> _EXERCISE GOAL_: Write the listing out again word for word, leaving each picture behind.

> _DATASET RECORDS_:
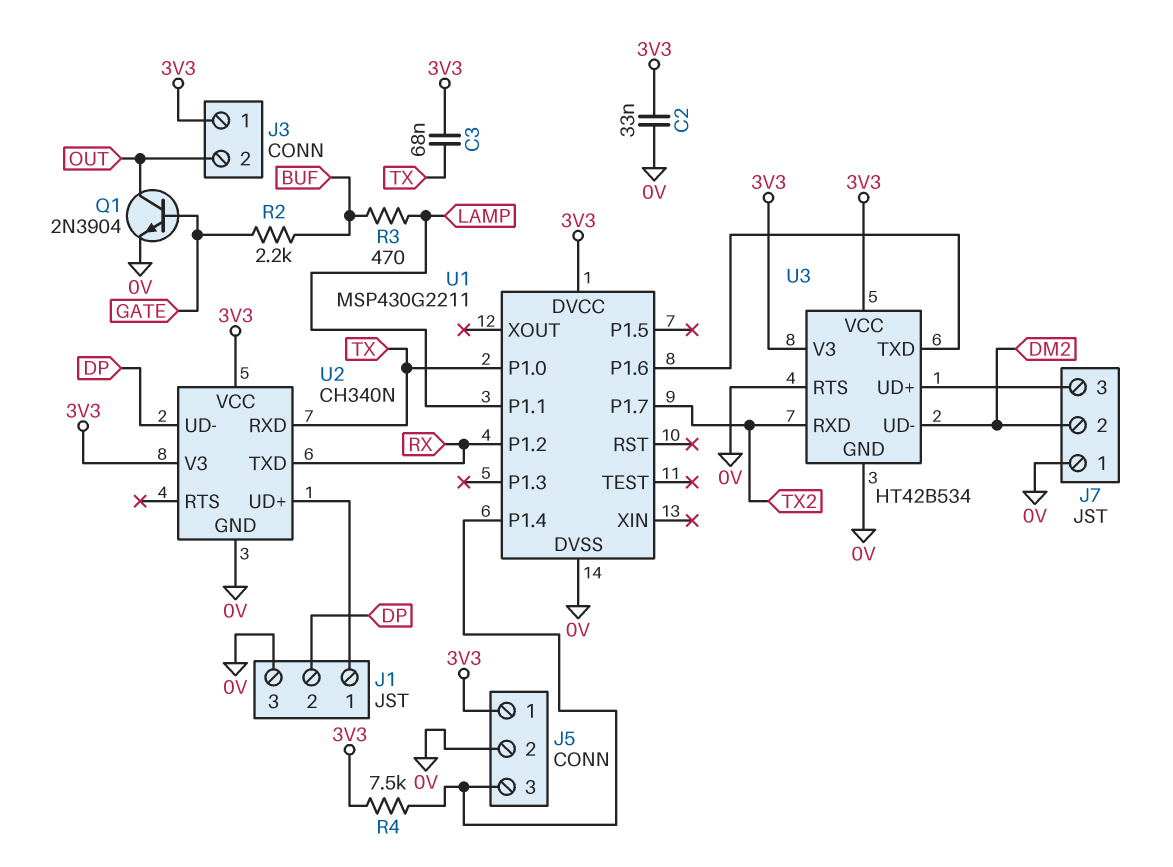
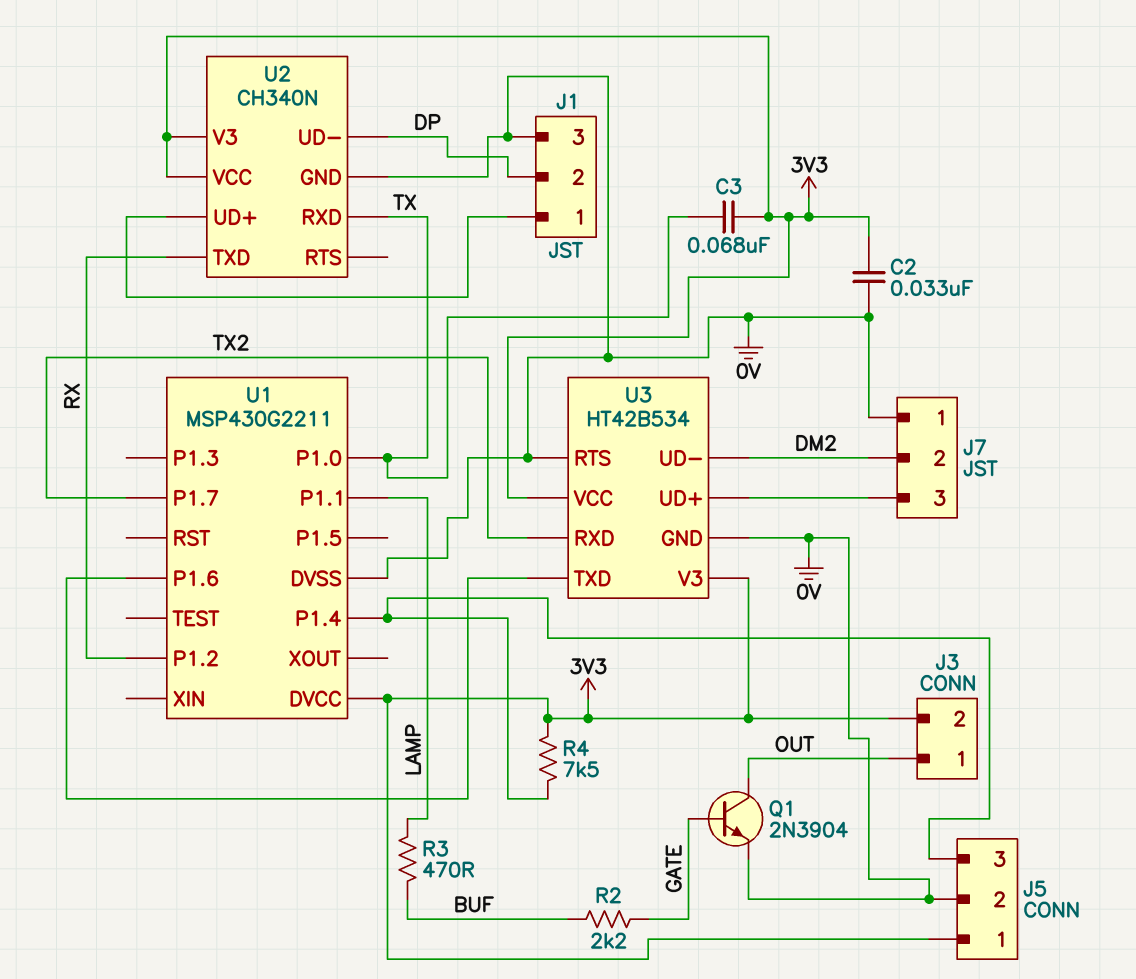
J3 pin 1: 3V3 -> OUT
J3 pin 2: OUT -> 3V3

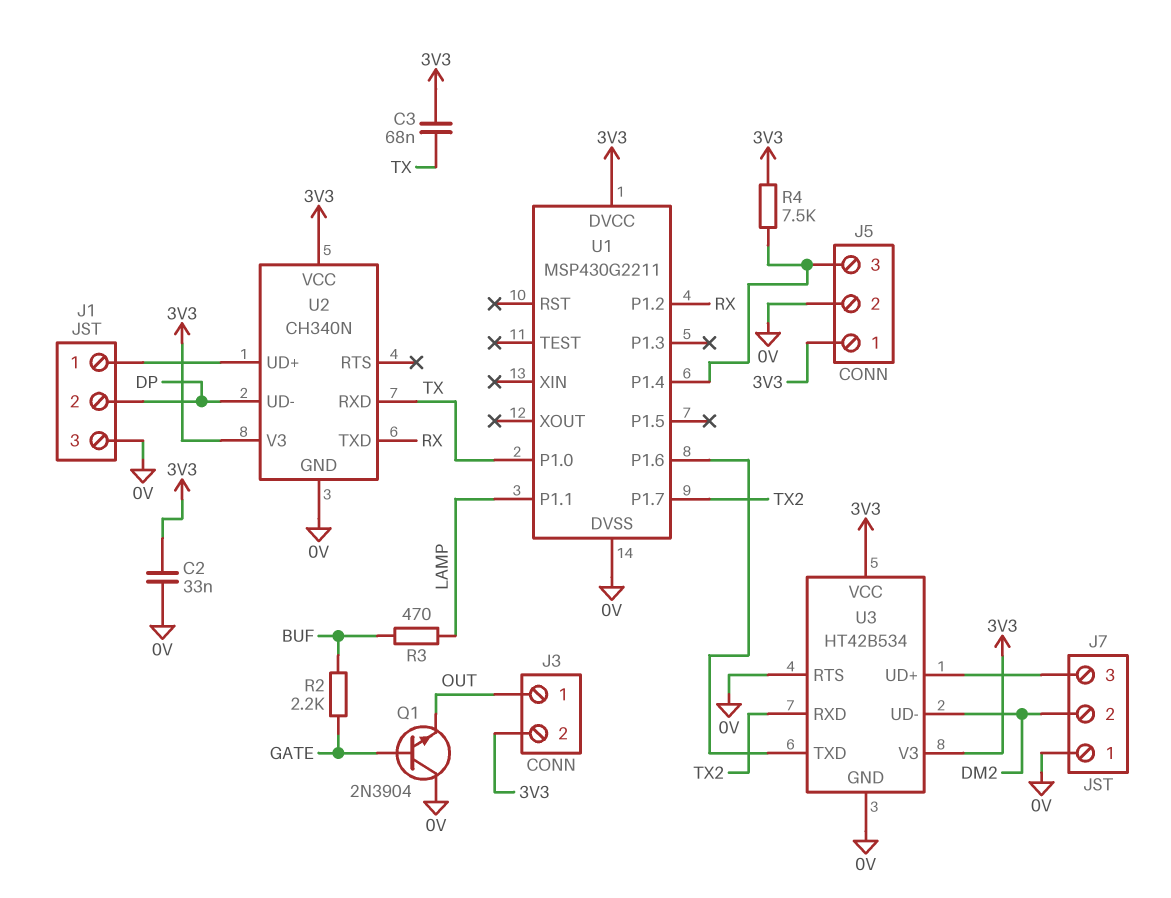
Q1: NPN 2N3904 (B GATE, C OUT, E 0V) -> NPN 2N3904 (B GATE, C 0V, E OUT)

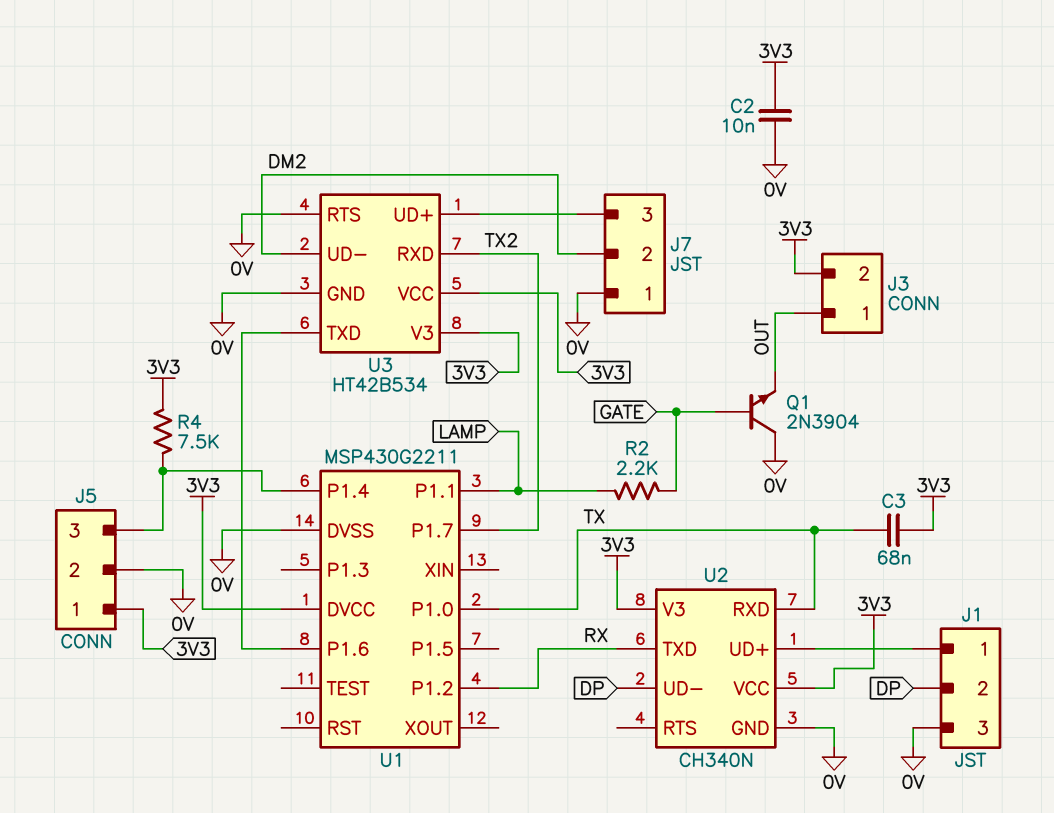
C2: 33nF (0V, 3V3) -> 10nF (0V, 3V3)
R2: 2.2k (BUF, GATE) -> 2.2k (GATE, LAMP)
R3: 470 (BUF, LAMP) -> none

> _RESPONSE BELOW_:
J3 pin 1: 3V3 -> OUT
J3 pin 2: OUT -> 3V3

Q1: NPN 2N3904 (B GATE, C OUT, E 0V) -> NPN 2N3904 (B GATE, C 0V, E OUT)

C2: 33nF (0V, 3V3) -> 10nF (0V, 3V3)
R2: 2.2k (BUF, GATE) -> 2.2k (GATE, LAMP)
R3: 470 (BUF, LAMP) -> none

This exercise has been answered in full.